(Element lookup records)
════════════════

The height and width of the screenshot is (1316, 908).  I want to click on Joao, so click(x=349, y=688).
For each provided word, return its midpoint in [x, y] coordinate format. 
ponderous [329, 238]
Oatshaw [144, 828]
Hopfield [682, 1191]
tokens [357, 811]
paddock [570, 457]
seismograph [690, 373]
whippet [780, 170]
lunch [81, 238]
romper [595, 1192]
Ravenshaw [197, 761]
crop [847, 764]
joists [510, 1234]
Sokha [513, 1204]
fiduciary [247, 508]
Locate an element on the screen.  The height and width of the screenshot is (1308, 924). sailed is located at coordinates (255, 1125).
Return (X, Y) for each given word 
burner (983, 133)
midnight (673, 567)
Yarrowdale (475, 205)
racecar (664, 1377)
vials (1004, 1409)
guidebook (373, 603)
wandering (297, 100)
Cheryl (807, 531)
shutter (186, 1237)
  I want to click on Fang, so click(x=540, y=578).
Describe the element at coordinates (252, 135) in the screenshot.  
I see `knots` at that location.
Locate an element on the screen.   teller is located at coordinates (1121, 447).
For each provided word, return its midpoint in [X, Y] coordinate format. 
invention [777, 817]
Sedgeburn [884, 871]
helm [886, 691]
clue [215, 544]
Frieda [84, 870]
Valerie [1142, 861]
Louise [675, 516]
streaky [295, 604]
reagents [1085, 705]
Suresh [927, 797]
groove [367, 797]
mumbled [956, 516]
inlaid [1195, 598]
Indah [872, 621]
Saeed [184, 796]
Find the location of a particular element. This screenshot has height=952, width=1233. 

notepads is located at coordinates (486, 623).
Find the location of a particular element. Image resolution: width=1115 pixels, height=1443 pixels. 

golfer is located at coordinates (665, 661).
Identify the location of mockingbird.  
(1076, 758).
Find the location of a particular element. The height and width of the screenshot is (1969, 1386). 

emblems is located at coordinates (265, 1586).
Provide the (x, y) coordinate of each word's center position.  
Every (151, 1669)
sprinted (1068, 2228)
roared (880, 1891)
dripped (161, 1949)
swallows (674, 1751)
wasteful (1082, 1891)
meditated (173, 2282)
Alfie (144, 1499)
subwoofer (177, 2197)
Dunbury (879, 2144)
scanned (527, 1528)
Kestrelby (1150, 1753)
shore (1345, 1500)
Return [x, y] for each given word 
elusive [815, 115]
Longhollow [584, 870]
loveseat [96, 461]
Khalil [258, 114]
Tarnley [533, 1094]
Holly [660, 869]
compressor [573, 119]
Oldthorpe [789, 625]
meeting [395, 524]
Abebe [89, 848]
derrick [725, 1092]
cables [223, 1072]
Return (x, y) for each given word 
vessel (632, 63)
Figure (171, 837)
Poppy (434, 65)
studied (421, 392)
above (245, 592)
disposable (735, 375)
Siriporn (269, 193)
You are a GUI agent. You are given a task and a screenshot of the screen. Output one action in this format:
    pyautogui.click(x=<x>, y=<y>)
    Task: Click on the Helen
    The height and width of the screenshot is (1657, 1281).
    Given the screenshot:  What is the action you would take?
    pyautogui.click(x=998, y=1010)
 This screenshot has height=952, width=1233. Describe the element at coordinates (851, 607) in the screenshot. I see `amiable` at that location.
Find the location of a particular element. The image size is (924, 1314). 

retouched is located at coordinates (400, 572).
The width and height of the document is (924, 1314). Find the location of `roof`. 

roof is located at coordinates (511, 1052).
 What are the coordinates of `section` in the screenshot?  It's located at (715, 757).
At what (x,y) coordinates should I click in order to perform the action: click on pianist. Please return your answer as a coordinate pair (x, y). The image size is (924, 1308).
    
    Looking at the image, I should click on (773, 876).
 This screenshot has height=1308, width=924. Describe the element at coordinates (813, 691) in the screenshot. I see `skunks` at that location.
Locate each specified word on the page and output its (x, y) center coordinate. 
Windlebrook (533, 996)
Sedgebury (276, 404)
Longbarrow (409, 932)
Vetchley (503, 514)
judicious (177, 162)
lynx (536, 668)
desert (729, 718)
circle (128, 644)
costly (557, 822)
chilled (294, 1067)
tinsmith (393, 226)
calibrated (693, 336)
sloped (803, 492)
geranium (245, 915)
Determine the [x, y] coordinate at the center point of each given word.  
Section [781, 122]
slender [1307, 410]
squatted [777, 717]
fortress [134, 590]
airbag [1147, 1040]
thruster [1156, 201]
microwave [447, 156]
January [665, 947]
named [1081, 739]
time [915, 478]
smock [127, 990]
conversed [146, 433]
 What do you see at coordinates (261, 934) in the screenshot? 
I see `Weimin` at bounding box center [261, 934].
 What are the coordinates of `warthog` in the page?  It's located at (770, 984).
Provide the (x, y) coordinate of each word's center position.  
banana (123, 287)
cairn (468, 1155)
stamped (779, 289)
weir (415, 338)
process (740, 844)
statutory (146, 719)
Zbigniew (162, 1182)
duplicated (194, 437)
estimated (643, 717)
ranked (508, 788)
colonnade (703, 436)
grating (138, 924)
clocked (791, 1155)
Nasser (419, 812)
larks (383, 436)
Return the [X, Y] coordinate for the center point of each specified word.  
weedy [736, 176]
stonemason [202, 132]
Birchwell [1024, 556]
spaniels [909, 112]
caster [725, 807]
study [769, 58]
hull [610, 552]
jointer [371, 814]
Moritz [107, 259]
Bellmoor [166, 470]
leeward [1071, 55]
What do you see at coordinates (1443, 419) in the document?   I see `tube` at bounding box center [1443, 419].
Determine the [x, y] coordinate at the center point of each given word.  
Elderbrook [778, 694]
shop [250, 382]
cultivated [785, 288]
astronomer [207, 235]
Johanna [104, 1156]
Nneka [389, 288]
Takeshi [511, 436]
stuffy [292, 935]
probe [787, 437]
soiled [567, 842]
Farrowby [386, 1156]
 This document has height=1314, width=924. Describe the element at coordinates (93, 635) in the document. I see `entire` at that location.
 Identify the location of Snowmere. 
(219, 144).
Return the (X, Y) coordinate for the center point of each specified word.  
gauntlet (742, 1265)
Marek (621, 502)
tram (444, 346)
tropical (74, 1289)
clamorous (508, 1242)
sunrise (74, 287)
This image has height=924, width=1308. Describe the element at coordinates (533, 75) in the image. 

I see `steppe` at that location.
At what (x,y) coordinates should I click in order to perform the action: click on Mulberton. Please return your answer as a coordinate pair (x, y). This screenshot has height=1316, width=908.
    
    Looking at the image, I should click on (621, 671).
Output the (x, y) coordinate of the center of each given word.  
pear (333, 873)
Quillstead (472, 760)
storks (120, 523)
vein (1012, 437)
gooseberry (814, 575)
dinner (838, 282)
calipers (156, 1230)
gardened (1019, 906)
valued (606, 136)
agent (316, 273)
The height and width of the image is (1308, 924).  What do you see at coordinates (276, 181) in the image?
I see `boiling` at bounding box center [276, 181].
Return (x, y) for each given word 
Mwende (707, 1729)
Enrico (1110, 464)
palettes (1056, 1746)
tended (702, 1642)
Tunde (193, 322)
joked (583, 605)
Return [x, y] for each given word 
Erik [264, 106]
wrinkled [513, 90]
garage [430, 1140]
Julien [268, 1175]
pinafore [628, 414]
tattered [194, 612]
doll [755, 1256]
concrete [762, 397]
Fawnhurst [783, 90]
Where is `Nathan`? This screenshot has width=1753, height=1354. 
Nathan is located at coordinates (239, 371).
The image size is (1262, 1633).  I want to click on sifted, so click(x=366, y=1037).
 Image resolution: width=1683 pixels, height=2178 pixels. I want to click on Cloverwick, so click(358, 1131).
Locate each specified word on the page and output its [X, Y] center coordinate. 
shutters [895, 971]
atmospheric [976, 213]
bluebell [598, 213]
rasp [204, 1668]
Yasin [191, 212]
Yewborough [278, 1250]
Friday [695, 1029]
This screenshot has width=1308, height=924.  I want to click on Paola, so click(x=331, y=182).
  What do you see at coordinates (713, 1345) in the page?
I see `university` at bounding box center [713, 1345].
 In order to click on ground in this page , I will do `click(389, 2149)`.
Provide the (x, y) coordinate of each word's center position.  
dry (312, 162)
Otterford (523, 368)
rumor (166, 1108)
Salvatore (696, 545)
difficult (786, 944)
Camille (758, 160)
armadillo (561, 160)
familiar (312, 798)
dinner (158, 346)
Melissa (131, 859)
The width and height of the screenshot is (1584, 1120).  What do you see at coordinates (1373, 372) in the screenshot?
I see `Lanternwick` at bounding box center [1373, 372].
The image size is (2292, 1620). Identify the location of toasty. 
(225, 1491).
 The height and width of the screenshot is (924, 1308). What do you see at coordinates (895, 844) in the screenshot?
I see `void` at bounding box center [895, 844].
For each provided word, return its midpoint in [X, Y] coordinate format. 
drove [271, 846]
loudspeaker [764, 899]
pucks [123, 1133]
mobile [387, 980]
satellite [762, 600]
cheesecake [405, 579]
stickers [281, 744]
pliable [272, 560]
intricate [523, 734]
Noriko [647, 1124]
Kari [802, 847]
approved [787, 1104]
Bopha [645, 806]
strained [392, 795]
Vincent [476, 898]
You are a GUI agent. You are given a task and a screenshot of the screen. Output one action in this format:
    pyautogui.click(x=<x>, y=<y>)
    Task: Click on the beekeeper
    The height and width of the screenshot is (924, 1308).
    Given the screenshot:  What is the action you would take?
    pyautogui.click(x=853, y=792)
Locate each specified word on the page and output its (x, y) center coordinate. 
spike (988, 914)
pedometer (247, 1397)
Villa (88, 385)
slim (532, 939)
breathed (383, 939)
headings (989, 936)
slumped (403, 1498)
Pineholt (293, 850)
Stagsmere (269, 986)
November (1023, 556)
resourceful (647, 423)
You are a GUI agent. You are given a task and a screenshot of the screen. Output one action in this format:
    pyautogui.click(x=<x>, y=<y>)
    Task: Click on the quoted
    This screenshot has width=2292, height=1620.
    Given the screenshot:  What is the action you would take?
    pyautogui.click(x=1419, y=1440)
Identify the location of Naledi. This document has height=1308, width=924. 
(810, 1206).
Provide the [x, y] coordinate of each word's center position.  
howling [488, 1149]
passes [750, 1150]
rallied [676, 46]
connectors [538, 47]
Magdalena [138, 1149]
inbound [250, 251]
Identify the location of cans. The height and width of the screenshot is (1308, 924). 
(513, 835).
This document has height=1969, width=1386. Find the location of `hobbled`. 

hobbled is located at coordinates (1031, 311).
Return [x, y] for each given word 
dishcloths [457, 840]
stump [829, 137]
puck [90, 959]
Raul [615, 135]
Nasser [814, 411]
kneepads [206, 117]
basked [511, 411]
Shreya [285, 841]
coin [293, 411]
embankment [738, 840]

════════════════

◆ WHAT YOU NEED TO DO: Write out the lines of the records starting at the one containing "Holly [660, 869]" and ending at the one containing "above (245, 592)", both included, repeating each line exactly.

◆ OUTPUT:
Holly [660, 869]
compressor [573, 119]
Oldthorpe [789, 625]
meeting [395, 524]
Abebe [89, 848]
derrick [725, 1092]
cables [223, 1072]
Return (x, y) for each given word 
vessel (632, 63)
Figure (171, 837)
Poppy (434, 65)
studied (421, 392)
above (245, 592)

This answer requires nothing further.